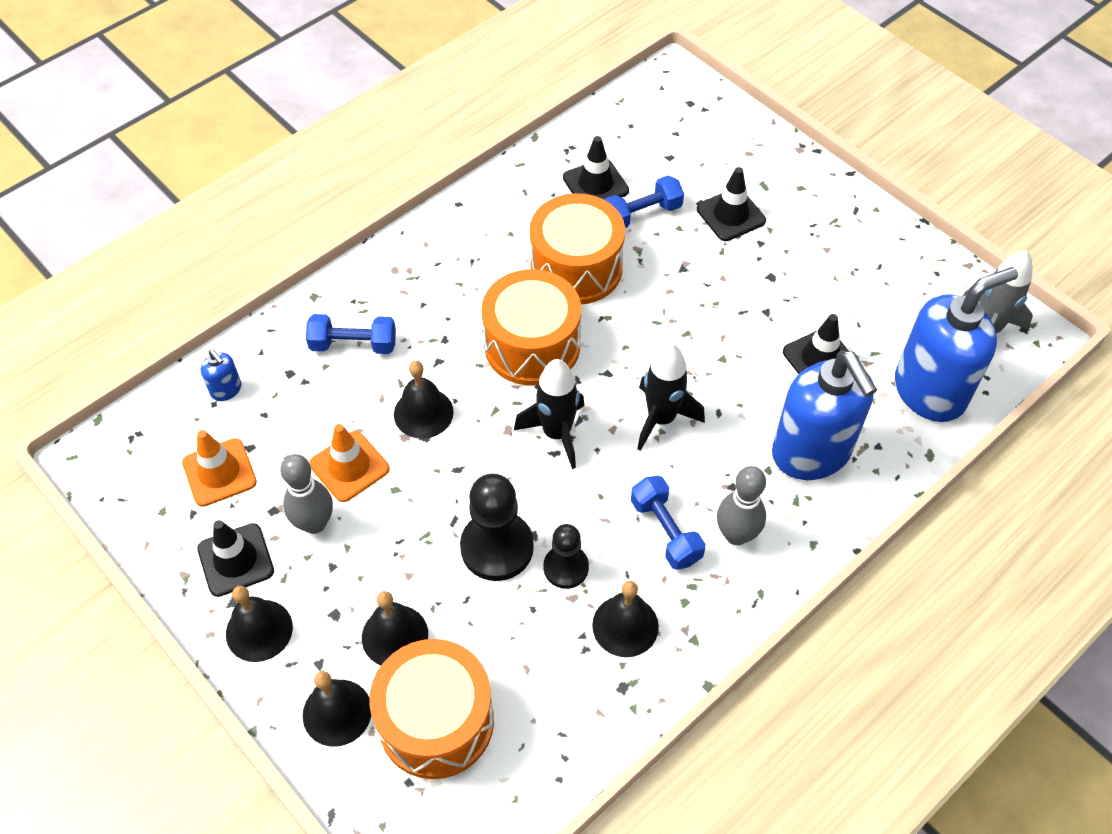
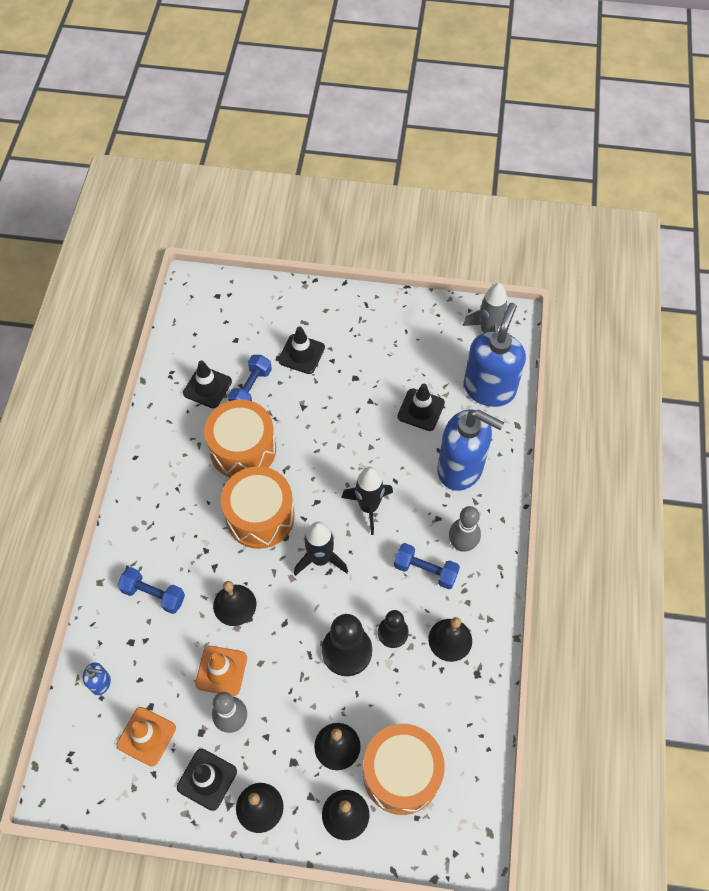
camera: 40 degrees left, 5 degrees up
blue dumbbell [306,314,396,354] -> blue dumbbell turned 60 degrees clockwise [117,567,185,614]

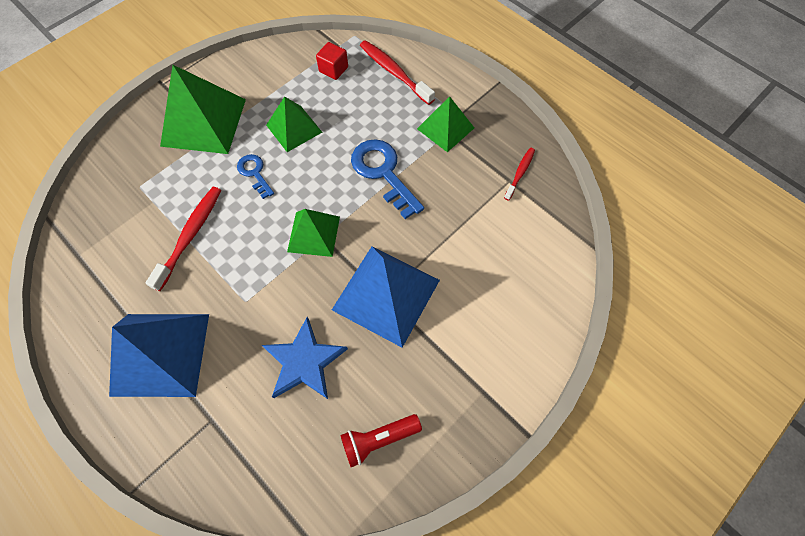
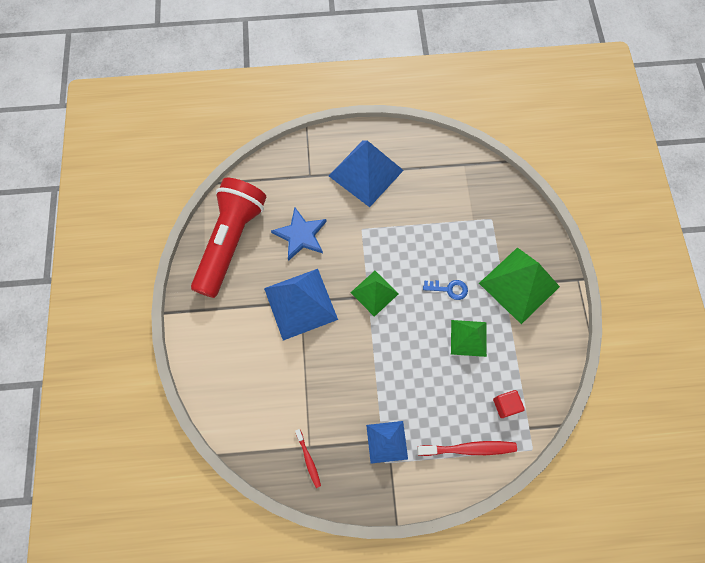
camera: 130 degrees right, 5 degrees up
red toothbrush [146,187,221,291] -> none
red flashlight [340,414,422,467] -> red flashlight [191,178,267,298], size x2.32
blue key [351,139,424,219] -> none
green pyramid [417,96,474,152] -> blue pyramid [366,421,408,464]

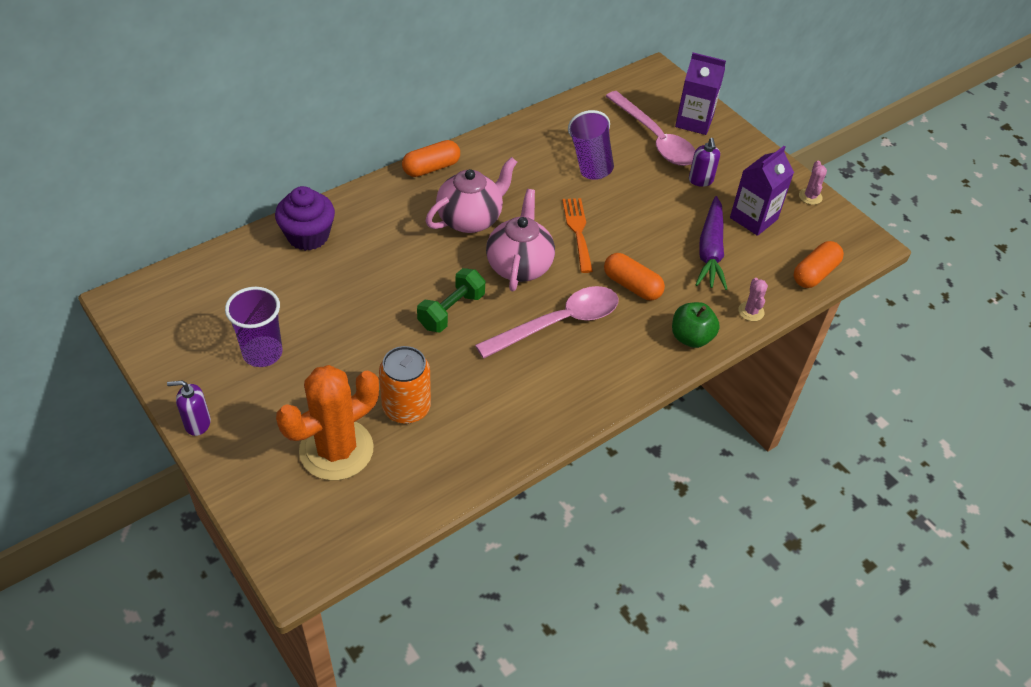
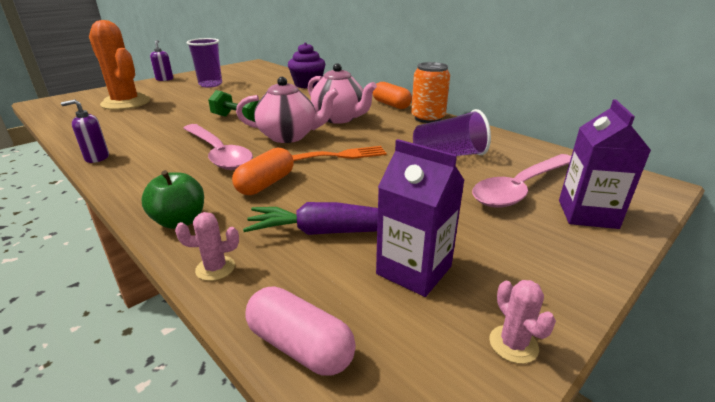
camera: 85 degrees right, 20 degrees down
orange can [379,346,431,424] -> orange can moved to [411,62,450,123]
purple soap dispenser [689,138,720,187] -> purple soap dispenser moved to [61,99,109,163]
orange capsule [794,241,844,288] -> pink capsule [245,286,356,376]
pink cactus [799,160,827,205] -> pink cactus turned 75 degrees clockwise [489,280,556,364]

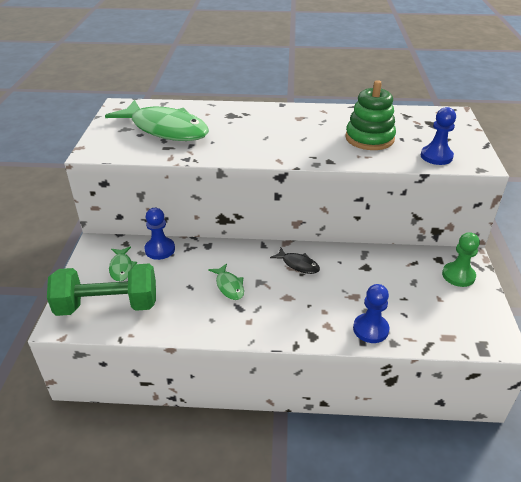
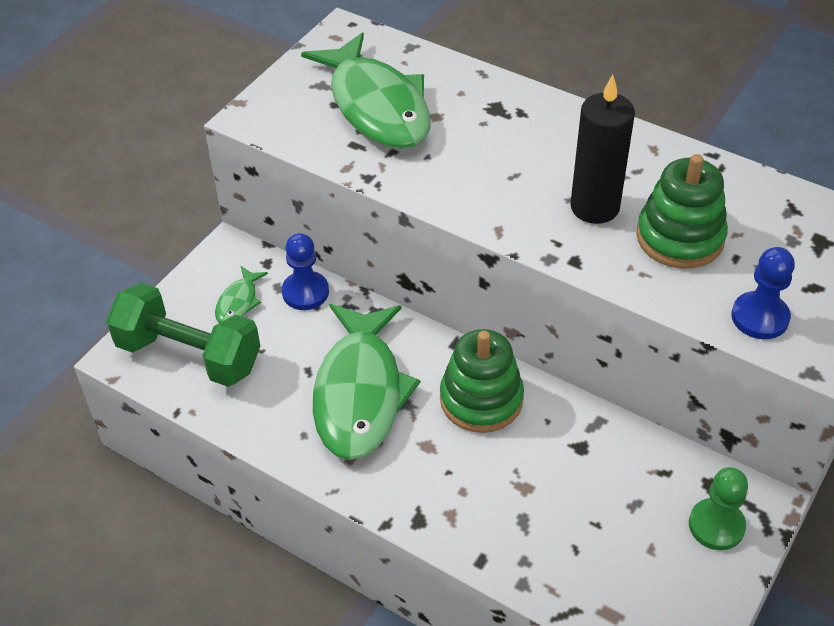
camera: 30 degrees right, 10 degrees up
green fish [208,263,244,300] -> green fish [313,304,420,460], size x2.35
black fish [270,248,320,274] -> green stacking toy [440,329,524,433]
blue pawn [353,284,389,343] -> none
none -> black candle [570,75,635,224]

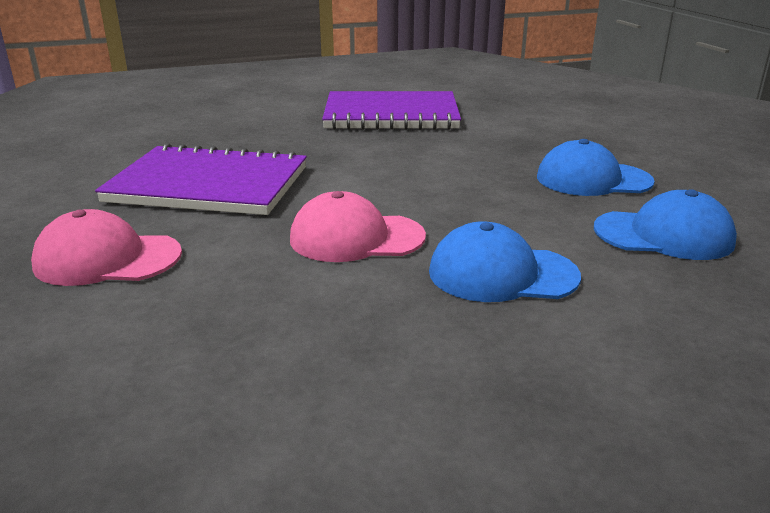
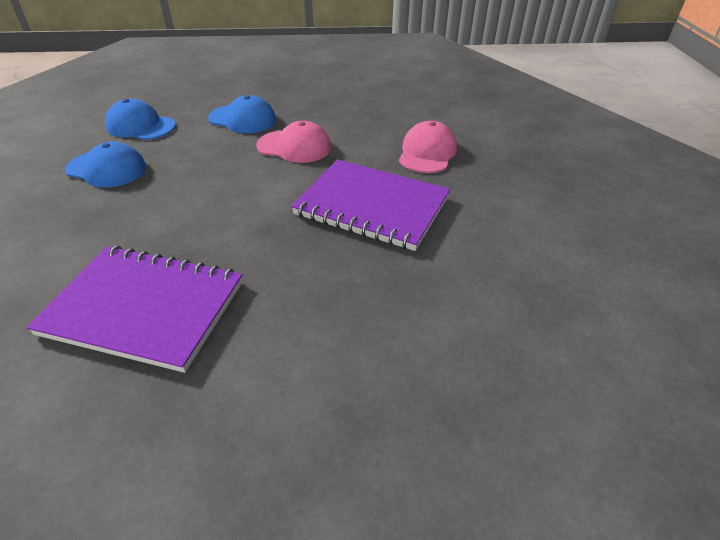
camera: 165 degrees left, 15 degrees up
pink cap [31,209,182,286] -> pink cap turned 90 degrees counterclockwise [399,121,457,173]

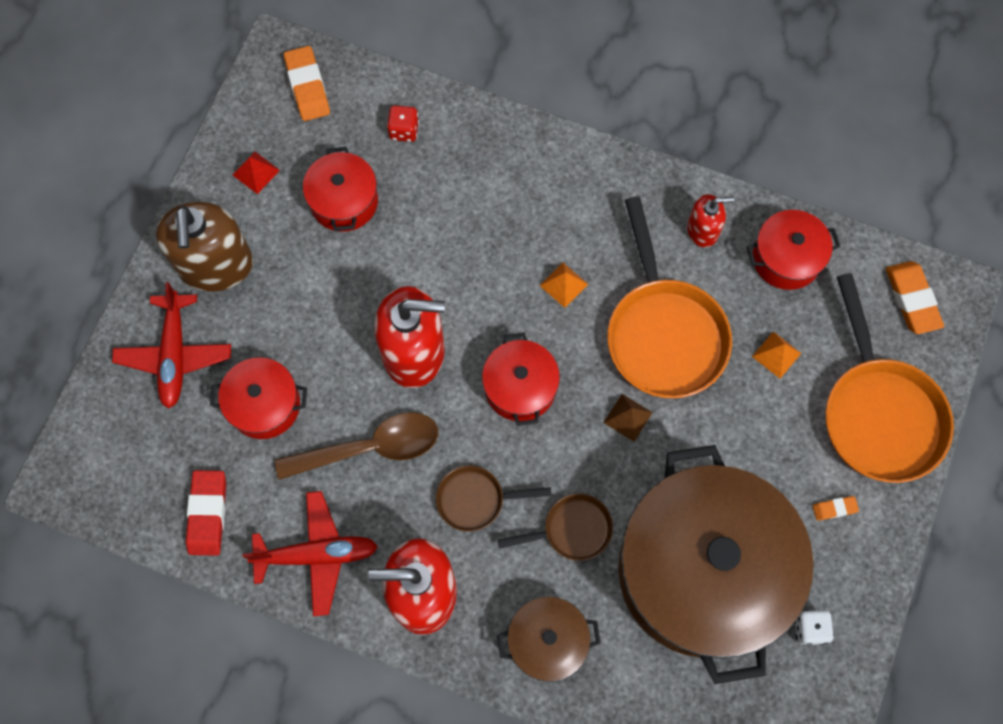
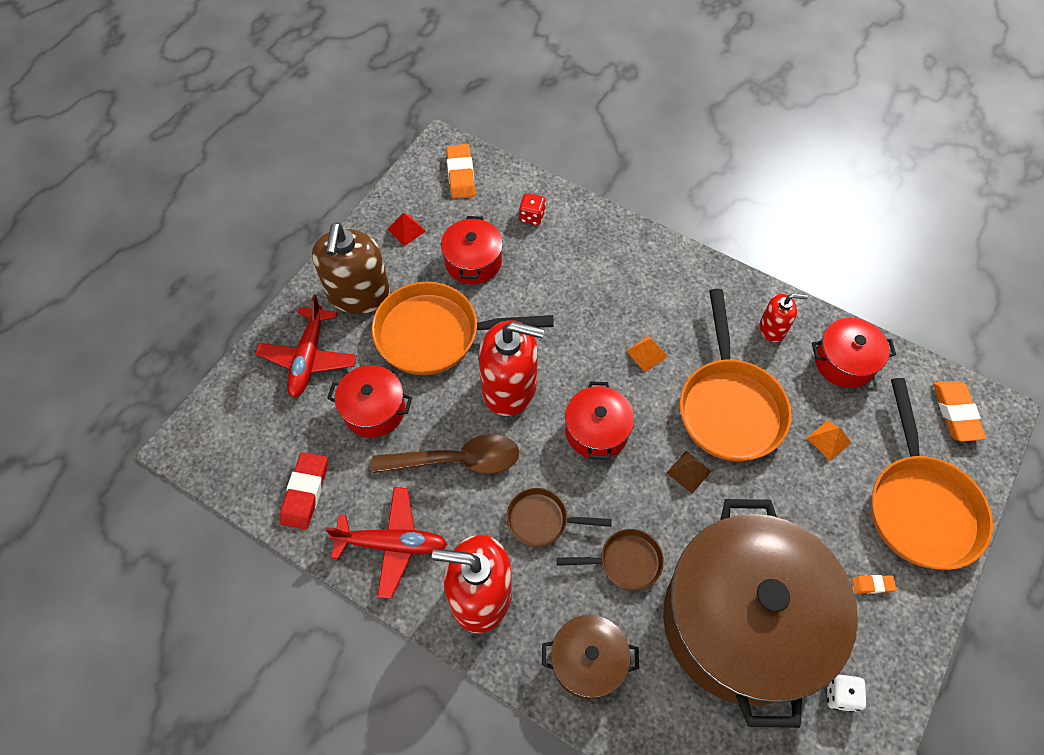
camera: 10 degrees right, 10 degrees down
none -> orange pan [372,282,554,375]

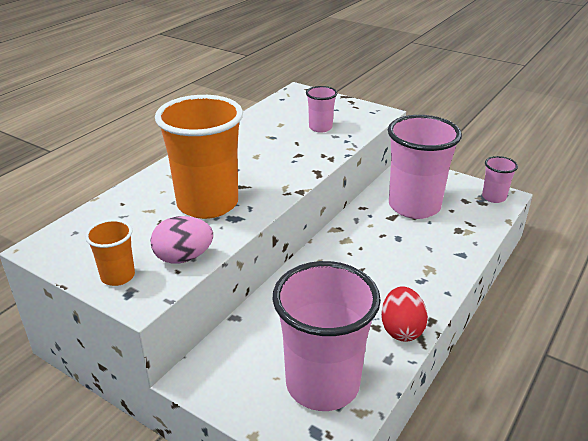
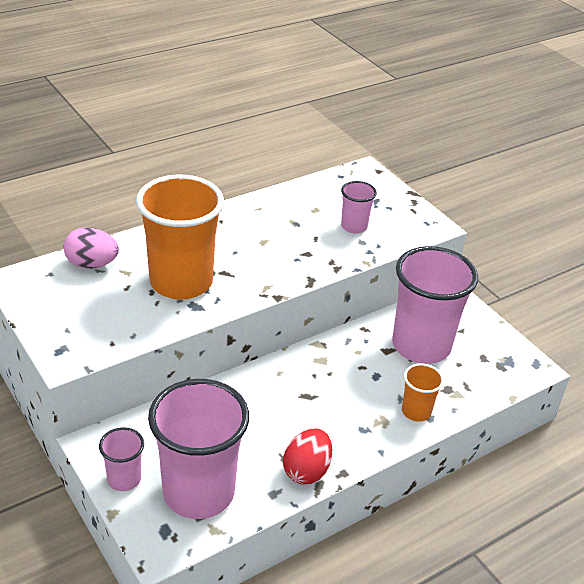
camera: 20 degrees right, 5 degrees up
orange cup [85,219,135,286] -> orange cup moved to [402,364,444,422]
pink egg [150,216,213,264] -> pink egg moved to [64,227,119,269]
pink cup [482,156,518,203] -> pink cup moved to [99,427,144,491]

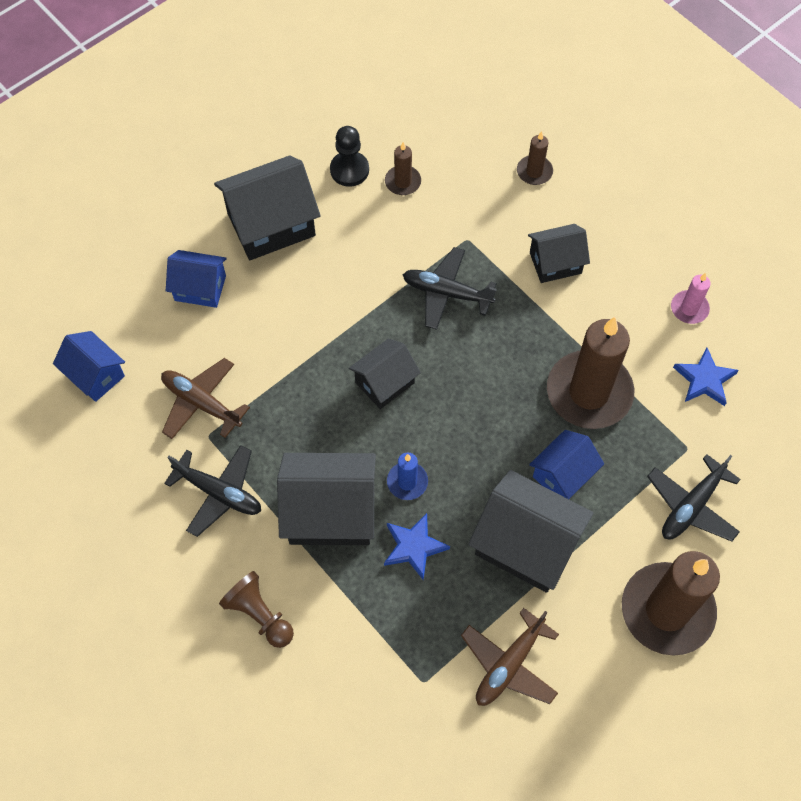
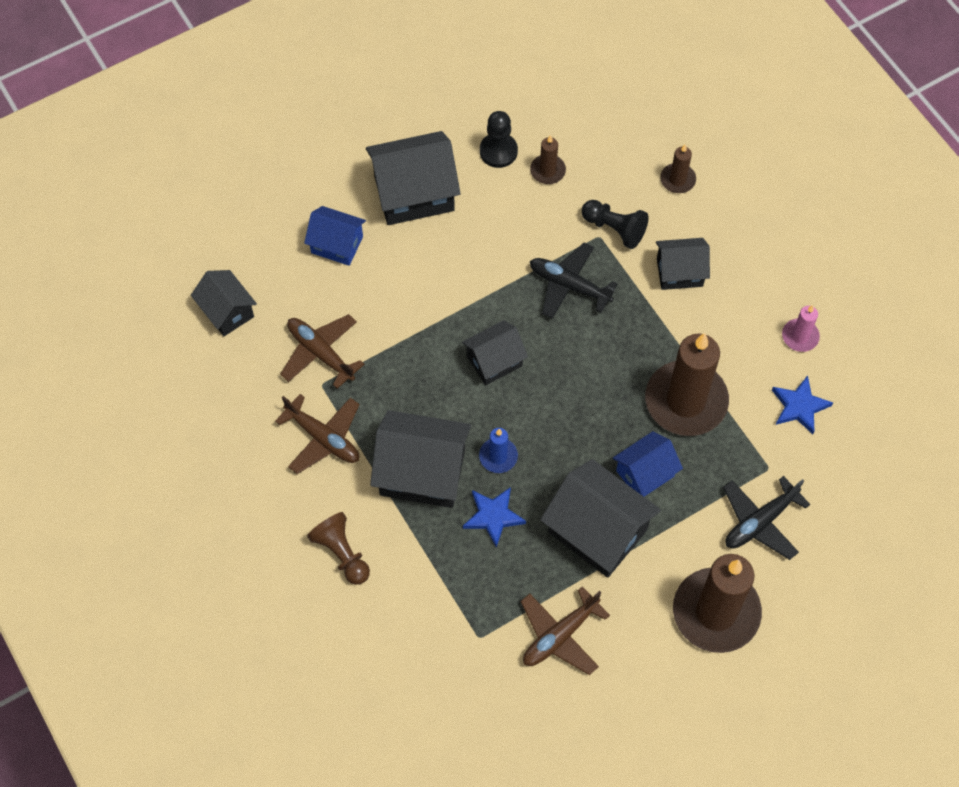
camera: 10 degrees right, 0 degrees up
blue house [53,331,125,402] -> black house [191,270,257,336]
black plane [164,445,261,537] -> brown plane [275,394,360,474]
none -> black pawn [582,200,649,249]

__EXERCISE GOAL__: Work through the records line by line and tally those that include the word "turned". Give the number alone.

__TASK SOLUTION__: 3